Task brief → Looking at the listing beneath, work out how many lines hold "size" and report only that figure.

Material shown →
'''

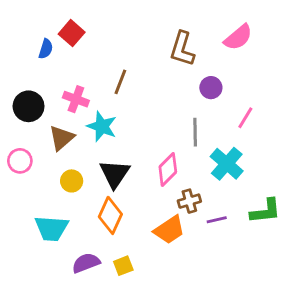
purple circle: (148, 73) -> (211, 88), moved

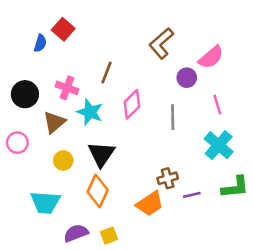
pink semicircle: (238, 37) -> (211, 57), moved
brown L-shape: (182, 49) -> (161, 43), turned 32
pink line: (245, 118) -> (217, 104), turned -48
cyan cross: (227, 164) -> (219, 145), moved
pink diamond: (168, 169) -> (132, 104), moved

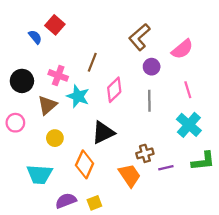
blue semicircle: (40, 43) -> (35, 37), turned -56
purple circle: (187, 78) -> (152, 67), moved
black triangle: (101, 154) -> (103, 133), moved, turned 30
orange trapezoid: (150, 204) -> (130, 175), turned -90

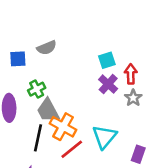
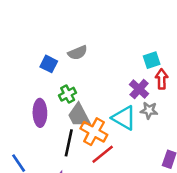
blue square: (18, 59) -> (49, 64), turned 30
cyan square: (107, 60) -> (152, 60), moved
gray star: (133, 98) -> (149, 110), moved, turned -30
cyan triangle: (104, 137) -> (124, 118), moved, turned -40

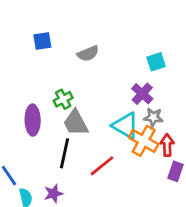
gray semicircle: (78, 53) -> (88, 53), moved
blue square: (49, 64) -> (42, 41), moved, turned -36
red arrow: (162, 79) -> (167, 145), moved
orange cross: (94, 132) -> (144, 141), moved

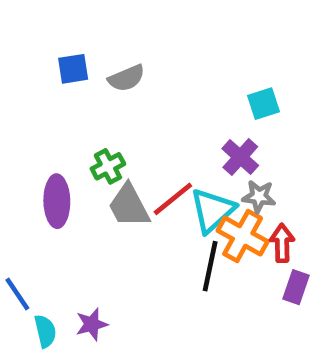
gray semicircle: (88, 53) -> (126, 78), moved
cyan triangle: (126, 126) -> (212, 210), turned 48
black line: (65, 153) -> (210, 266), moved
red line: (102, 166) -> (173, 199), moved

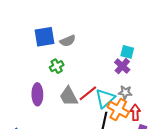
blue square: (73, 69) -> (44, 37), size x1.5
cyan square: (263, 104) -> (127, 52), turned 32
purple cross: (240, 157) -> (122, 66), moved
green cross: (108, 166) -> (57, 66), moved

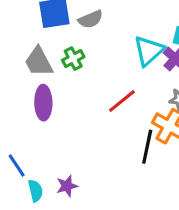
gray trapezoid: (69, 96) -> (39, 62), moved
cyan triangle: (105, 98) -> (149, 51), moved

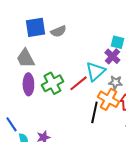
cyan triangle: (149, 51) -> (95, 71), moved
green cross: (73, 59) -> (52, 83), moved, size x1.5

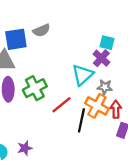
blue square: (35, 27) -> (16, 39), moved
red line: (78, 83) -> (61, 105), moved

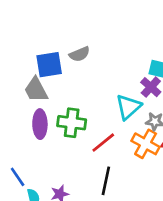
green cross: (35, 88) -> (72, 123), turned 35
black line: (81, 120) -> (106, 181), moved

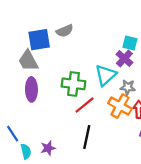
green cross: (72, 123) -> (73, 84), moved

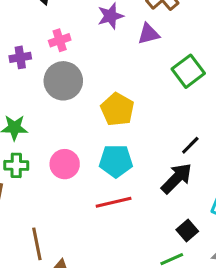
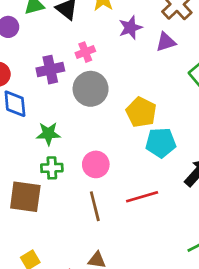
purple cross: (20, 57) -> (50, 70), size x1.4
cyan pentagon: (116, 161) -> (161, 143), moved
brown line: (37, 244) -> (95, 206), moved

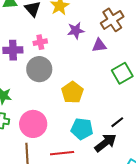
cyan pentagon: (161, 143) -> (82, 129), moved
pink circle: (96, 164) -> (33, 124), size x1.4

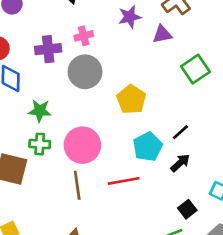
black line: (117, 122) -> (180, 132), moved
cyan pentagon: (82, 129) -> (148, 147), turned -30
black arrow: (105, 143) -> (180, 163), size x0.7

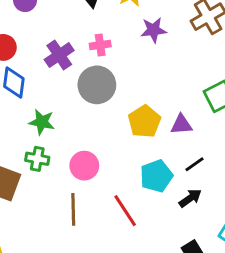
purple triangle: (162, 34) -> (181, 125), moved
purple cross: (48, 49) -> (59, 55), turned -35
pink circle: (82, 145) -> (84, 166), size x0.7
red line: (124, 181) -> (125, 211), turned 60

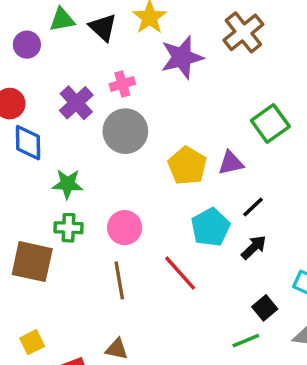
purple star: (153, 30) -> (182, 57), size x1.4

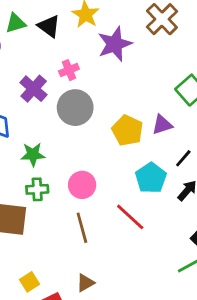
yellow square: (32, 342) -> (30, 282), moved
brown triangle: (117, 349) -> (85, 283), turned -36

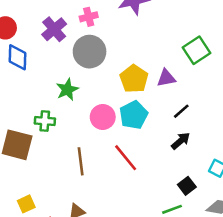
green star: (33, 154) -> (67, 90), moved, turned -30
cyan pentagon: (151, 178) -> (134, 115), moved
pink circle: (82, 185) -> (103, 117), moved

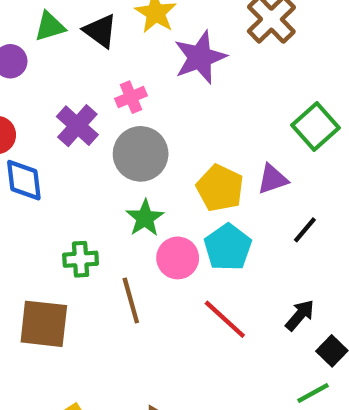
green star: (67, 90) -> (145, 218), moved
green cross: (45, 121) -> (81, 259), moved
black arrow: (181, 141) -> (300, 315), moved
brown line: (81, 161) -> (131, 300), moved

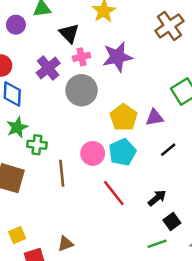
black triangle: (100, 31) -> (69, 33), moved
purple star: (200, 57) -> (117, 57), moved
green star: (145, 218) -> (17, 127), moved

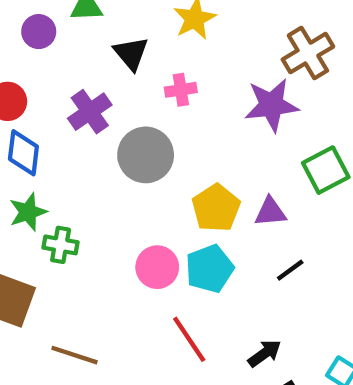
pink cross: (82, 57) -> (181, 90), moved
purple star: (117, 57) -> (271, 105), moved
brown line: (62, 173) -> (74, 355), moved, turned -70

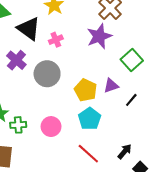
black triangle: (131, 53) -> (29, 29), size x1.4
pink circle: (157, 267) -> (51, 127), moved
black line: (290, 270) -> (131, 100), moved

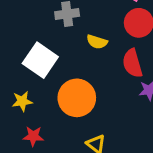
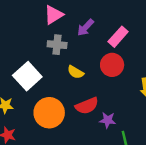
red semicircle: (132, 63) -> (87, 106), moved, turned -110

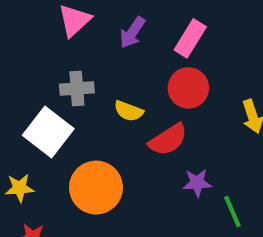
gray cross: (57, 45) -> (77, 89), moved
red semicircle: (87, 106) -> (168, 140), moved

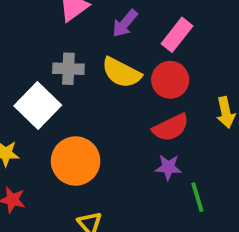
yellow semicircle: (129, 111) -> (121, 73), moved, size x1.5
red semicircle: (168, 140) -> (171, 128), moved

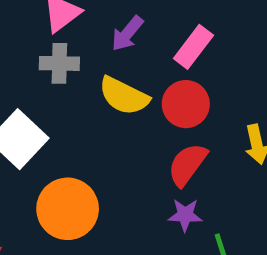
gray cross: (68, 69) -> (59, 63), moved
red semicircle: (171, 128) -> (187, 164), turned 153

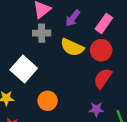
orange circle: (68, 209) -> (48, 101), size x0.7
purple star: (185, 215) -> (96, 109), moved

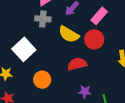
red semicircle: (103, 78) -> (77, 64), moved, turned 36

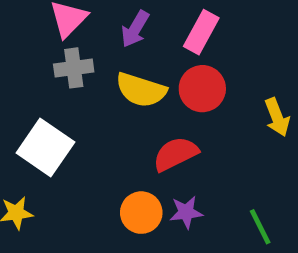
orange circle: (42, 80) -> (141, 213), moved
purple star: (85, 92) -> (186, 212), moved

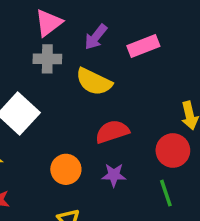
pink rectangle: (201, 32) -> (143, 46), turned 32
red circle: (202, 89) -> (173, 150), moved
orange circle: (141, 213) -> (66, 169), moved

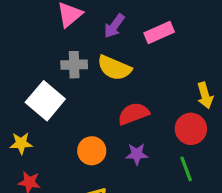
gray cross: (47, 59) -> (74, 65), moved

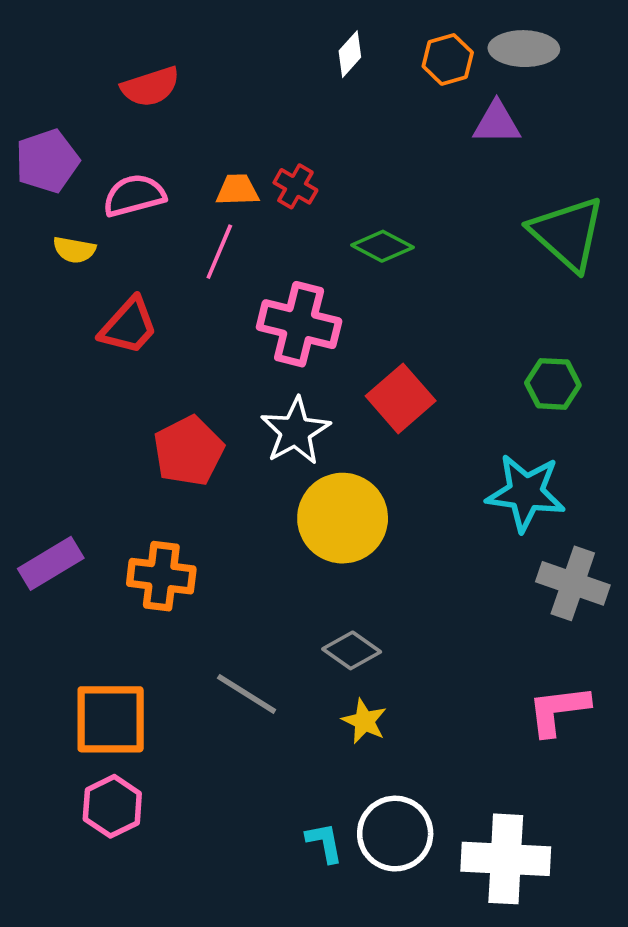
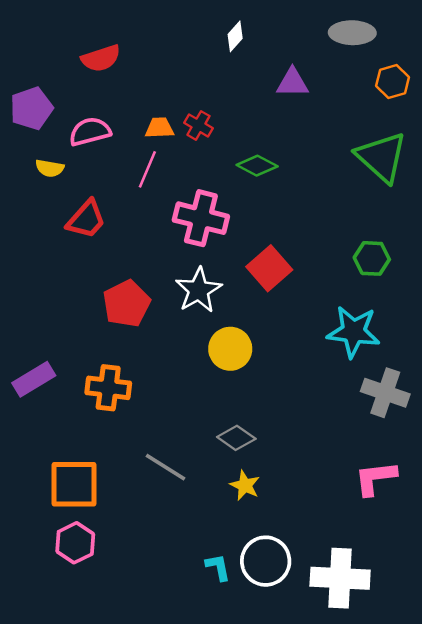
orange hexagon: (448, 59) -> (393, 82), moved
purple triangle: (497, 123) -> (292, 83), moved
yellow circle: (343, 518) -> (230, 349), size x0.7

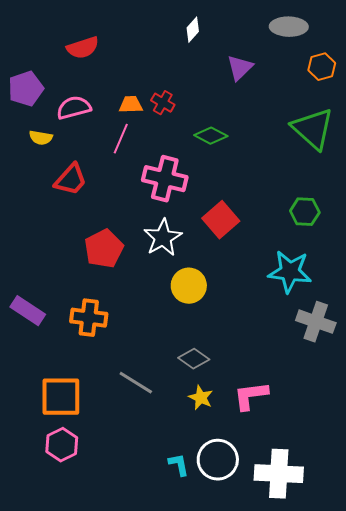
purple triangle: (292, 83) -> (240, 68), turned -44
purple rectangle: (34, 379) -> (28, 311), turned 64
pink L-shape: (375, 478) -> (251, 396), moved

'''

Output of the exercise → 11